ABOUT THIS EXERCISE ->
All records given below must be printed word for word.

------------------------------------------------------------------------

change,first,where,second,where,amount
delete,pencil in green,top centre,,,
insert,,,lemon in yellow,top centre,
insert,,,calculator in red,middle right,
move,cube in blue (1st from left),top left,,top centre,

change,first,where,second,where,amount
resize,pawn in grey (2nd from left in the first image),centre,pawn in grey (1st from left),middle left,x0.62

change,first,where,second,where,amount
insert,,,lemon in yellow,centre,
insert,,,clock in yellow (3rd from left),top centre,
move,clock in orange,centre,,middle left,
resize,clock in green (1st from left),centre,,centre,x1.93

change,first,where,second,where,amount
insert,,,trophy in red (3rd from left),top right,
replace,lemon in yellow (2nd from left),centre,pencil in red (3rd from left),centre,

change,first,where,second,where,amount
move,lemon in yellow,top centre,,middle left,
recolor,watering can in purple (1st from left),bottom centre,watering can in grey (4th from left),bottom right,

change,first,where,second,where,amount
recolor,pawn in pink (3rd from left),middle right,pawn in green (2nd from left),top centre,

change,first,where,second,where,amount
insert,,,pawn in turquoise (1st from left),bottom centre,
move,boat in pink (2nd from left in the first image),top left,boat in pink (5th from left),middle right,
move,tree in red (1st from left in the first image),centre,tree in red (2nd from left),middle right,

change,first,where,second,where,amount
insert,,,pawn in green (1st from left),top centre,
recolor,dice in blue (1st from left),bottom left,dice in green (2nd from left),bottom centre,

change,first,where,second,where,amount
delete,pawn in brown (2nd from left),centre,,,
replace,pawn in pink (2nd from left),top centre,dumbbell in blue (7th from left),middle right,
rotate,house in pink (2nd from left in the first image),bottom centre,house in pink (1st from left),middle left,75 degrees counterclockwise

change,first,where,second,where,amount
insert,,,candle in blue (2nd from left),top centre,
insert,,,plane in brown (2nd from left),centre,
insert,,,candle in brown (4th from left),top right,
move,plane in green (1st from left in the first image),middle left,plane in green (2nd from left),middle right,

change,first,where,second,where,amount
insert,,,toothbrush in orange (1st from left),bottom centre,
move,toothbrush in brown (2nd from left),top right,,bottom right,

------------------------------------------------------------------------

RESULT OF THE EXERCISE ->
change,first,where,second,where,amount
delete,pencil in green,top centre,,,
insert,,,lemon in yellow,top centre,
insert,,,calculator in red,middle right,
move,cube in blue (1st from left),top left,,top centre,

change,first,where,second,where,amount
resize,pawn in grey (2nd from left in the first image),centre,pawn in grey (1st from left),middle left,x0.62

change,first,where,second,where,amount
insert,,,lemon in yellow,centre,
insert,,,clock in yellow (3rd from left),top centre,
move,clock in orange,centre,,middle left,
resize,clock in green (1st from left),centre,,centre,x1.93

change,first,where,second,where,amount
insert,,,trophy in red (3rd from left),top right,
replace,lemon in yellow (2nd from left),centre,pencil in red (3rd from left),centre,

change,first,where,second,where,amount
move,lemon in yellow,top centre,,middle left,
recolor,watering can in purple (1st from left),bottom centre,watering can in grey (4th from left),bottom right,

change,first,where,second,where,amount
recolor,pawn in pink (3rd from left),middle right,pawn in green (2nd from left),top centre,

change,first,where,second,where,amount
insert,,,pawn in turquoise (1st from left),bottom centre,
move,boat in pink (2nd from left in the first image),top left,boat in pink (5th from left),middle right,
move,tree in red (1st from left in the first image),centre,tree in red (2nd from left),middle right,

change,first,where,second,where,amount
insert,,,pawn in green (1st from left),top centre,
recolor,dice in blue (1st from left),bottom left,dice in green (2nd from left),bottom centre,

change,first,where,second,where,amount
delete,pawn in brown (2nd from left),centre,,,
replace,pawn in pink (2nd from left),top centre,dumbbell in blue (7th from left),middle right,
rotate,house in pink (2nd from left in the first image),bottom centre,house in pink (1st from left),middle left,75 degrees counterclockwise

change,first,where,second,where,amount
insert,,,candle in blue (2nd from left),top centre,
insert,,,plane in brown (2nd from left),centre,
insert,,,candle in brown (4th from left),top right,
move,plane in green (1st from left in the first image),middle left,plane in green (2nd from left),middle right,

change,first,where,second,where,amount
insert,,,toothbrush in orange (1st from left),bottom centre,
move,toothbrush in brown (2nd from left),top right,,bottom right,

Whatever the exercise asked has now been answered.